§ About this exercise
From the entries below, please output exactly the lines starting at the one containing "none -> lime brick G9:H9 level 1" and ending at the one containing "none -> yellow brick A6 level 1", both included.

§ Record set
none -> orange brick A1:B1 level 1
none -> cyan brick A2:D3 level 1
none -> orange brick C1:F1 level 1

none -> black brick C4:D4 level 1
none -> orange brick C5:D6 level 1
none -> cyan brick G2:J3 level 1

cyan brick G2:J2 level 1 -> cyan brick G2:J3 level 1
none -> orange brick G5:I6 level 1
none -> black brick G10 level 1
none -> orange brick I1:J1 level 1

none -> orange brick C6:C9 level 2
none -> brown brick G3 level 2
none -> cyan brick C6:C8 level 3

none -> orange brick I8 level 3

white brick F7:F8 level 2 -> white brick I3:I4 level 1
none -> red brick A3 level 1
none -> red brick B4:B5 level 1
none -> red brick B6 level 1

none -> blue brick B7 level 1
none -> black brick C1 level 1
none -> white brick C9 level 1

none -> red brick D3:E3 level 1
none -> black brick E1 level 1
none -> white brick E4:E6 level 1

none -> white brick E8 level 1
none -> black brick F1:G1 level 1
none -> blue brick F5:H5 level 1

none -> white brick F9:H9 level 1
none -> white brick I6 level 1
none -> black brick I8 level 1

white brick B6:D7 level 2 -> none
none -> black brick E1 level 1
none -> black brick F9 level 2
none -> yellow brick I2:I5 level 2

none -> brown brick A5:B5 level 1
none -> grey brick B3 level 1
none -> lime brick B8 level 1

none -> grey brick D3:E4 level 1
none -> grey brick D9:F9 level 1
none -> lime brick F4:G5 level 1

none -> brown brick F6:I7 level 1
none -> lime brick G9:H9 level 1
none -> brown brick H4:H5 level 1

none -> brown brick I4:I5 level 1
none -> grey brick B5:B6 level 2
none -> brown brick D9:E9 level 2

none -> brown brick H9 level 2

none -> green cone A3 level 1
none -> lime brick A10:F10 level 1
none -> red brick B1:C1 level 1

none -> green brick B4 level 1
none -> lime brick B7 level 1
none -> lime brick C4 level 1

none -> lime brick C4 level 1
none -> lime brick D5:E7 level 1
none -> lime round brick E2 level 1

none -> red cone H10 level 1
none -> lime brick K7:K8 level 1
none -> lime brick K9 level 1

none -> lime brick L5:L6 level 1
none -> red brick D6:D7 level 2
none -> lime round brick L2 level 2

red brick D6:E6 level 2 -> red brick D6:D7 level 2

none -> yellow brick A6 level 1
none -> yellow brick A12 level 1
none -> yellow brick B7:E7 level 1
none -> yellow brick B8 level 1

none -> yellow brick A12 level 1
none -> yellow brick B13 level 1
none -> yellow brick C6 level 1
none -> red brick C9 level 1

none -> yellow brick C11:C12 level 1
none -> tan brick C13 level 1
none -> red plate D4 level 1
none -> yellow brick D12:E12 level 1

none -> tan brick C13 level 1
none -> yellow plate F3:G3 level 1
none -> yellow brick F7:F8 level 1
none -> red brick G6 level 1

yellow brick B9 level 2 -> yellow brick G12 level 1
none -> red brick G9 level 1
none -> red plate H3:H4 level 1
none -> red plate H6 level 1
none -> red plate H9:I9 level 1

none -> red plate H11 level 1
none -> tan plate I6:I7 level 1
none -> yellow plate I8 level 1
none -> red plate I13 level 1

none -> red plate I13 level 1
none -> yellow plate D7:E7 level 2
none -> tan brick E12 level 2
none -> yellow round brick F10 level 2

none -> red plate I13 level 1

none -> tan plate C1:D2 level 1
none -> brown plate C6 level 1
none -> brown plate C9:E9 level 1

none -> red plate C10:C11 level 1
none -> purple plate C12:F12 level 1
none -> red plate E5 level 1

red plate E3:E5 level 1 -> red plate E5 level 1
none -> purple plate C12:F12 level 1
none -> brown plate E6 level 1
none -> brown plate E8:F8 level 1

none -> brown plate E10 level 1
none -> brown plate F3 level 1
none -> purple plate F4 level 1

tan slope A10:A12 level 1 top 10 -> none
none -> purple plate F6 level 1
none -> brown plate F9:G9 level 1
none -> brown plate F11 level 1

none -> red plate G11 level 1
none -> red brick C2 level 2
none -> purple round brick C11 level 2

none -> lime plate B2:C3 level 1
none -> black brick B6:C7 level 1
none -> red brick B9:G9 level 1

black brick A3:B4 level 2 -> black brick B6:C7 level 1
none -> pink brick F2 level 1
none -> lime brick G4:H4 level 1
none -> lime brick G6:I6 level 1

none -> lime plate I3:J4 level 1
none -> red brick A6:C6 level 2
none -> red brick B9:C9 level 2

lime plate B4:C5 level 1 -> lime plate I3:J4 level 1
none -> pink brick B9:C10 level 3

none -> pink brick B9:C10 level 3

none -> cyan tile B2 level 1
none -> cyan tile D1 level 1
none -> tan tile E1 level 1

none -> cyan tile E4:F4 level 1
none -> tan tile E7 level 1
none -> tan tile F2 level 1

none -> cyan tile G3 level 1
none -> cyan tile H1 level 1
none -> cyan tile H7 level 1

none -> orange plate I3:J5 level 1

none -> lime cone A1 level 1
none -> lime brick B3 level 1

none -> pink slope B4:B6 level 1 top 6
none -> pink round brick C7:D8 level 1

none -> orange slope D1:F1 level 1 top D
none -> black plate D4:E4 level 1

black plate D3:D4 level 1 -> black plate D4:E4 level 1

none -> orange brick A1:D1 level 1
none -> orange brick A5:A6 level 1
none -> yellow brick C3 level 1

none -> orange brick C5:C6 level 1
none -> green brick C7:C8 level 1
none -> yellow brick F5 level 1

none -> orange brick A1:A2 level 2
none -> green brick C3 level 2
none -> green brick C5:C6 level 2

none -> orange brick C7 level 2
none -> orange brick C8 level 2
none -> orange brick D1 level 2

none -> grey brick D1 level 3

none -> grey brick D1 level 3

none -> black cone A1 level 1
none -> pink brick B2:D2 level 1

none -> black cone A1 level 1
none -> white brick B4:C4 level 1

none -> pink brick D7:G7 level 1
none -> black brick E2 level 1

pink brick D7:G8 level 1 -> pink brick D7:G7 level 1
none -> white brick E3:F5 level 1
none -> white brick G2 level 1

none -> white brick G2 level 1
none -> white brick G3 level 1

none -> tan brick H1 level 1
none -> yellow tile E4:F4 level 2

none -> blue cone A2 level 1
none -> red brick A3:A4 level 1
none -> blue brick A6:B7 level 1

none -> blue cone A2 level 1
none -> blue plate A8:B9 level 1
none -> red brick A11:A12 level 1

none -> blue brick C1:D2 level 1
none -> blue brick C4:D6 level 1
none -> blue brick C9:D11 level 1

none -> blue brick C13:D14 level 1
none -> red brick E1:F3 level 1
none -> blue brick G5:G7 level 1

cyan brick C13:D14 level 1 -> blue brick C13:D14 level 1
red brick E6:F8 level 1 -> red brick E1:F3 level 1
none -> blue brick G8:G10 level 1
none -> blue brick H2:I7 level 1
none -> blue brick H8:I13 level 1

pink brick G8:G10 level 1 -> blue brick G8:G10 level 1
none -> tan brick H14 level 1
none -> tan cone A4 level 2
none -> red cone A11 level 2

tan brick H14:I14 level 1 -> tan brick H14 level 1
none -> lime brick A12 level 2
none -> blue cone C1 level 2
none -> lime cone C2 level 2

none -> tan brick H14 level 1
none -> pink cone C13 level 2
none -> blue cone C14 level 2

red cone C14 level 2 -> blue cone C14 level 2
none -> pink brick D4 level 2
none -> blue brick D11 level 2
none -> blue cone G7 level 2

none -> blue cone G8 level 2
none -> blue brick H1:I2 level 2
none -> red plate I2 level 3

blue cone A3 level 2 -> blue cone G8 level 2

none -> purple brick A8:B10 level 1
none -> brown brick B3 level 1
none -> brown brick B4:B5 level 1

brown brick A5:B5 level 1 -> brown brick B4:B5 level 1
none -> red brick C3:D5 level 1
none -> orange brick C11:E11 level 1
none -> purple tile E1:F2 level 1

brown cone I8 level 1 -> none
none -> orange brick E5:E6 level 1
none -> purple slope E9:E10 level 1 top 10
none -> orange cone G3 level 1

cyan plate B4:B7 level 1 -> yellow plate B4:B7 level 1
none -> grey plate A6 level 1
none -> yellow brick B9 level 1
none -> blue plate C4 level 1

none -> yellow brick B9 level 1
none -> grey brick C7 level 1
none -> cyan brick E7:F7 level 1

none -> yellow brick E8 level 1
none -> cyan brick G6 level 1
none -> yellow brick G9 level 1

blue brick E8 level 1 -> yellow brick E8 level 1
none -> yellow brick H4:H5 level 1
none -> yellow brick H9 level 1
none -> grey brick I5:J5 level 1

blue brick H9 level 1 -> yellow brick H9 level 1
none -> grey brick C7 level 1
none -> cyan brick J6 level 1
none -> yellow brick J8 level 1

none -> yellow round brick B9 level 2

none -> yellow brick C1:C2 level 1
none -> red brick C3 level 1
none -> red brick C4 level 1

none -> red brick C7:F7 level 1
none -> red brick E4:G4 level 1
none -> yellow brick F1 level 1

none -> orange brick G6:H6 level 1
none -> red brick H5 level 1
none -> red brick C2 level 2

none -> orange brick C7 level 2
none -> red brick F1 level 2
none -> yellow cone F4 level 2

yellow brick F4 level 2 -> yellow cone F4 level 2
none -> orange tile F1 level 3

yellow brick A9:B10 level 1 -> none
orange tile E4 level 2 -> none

§ Response
none -> lime brick G9:H9 level 1
none -> brown brick H4:H5 level 1

none -> brown brick I4:I5 level 1
none -> grey brick B5:B6 level 2
none -> brown brick D9:E9 level 2

none -> brown brick H9 level 2

none -> green cone A3 level 1
none -> lime brick A10:F10 level 1
none -> red brick B1:C1 level 1

none -> green brick B4 level 1
none -> lime brick B7 level 1
none -> lime brick C4 level 1

none -> lime brick C4 level 1
none -> lime brick D5:E7 level 1
none -> lime round brick E2 level 1

none -> red cone H10 level 1
none -> lime brick K7:K8 level 1
none -> lime brick K9 level 1

none -> lime brick L5:L6 level 1
none -> red brick D6:D7 level 2
none -> lime round brick L2 level 2

red brick D6:E6 level 2 -> red brick D6:D7 level 2

none -> yellow brick A6 level 1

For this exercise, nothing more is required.